EXERCISE: Every line below should come back exactly as written, though the pictures stay out.

SUPPLIED MATERIAL:
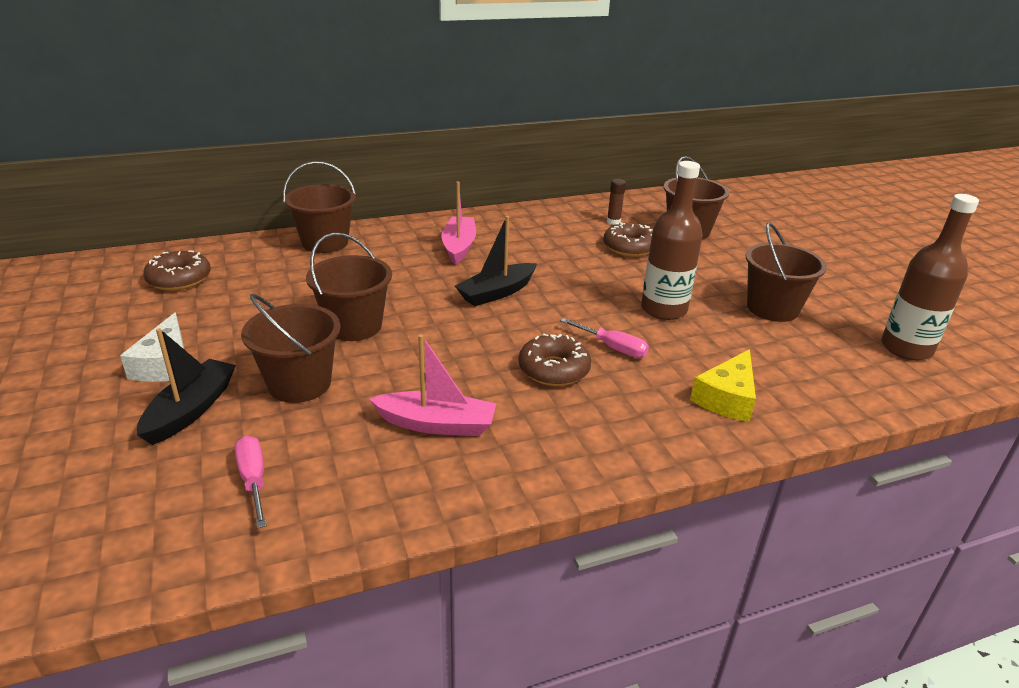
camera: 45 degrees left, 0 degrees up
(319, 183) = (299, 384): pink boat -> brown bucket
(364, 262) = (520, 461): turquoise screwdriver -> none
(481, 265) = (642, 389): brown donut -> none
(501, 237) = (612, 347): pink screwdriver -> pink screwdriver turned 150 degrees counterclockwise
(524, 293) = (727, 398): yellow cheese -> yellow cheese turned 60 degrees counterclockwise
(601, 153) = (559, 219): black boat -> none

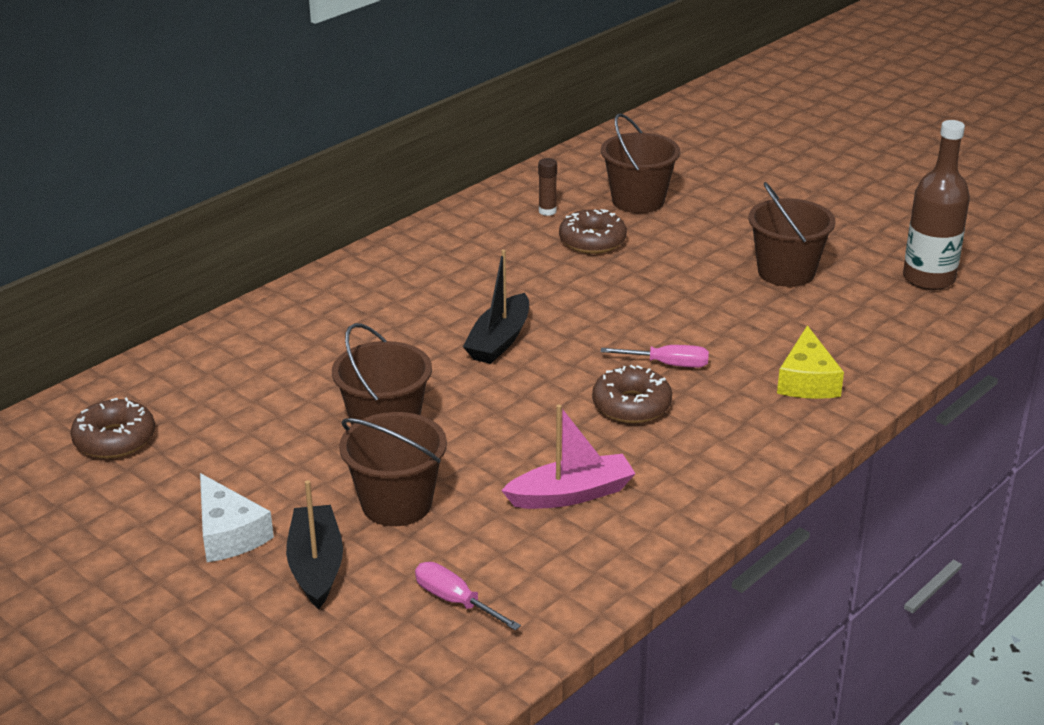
camera: 25 degrees left, 0 degrees up
(325, 243) = (237, 339): brown bucket -> none
(459, 247) = (402, 296): pink boat -> none
(663, 309) = (684, 306): brown bottle -> none

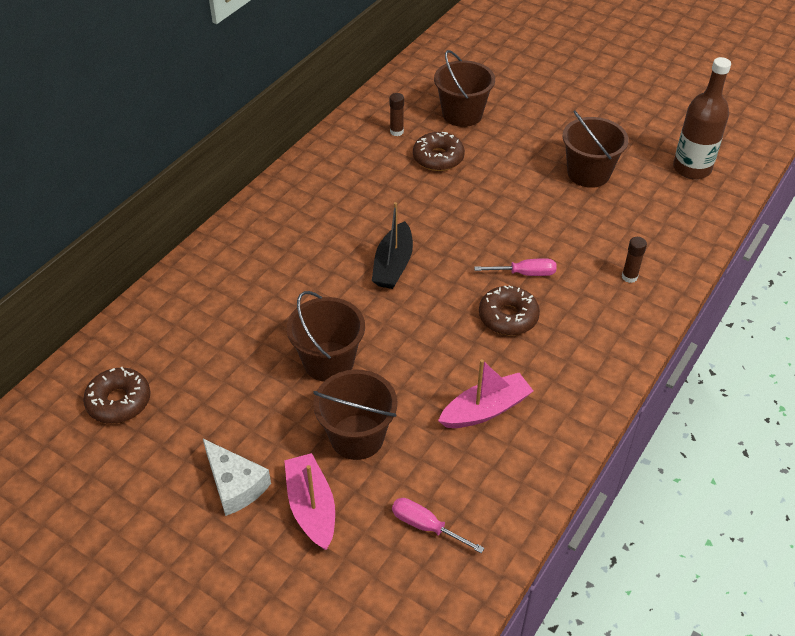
camera: 10 degrees left, 15 degrees up
(316, 566) = (311, 507): black boat -> pink boat
(807, 380) = (629, 277): yellow cheese -> brown glue stick

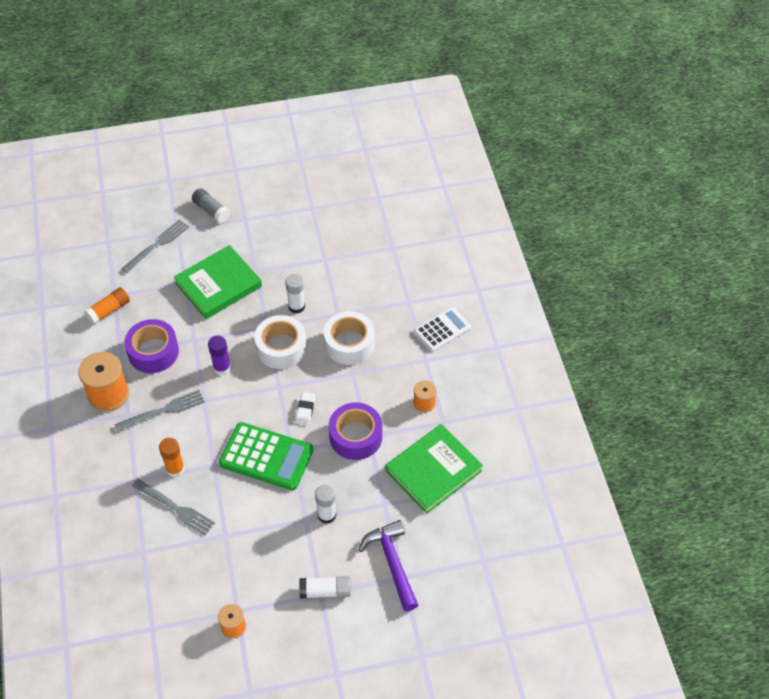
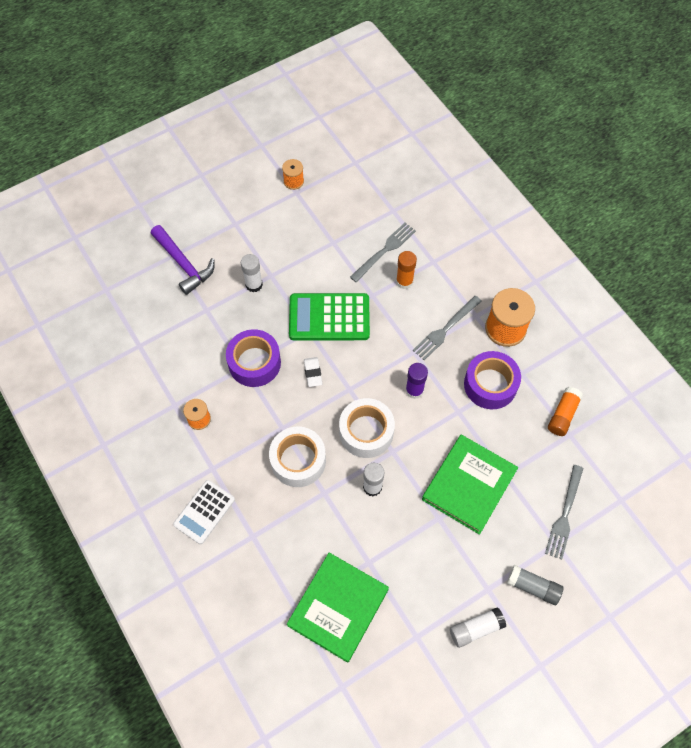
camera: 160 degrees right, 10 degrees up
(176, 508) = (385, 250): grey fork -> grey fork turned 120 degrees clockwise
(325, 591) = (231, 226): white glue stick -> white glue stick (476, 629)
(433, 471) = (170, 353): green book -> green book (338, 607)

RESPONSE TO THE TASK:
camera: 45 degrees left, 0 degrees up
(319, 183) = (299, 384): pink boat -> brown bucket
(364, 262) = (520, 461): turquoise screwdriver -> none
(481, 265) = (642, 389): brown donut -> none
(501, 237) = (612, 347): pink screwdriver -> pink screwdriver turned 150 degrees counterclockwise
(524, 293) = (727, 398): yellow cheese -> yellow cheese turned 60 degrees counterclockwise
(601, 153) = (559, 219): black boat -> none

camera: 25 degrees left, 0 degrees up
(325, 243) = (237, 339): brown bucket -> none
(459, 247) = (402, 296): pink boat -> none
(663, 309) = (684, 306): brown bottle -> none

camera: 10 degrees left, 15 degrees up
(316, 566) = (311, 507): black boat -> pink boat
(807, 380) = (629, 277): yellow cheese -> brown glue stick

camera: 160 degrees right, 10 degrees up
(176, 508) = (385, 250): grey fork -> grey fork turned 120 degrees clockwise
(325, 591) = (231, 226): white glue stick -> white glue stick (476, 629)
(433, 471) = (170, 353): green book -> green book (338, 607)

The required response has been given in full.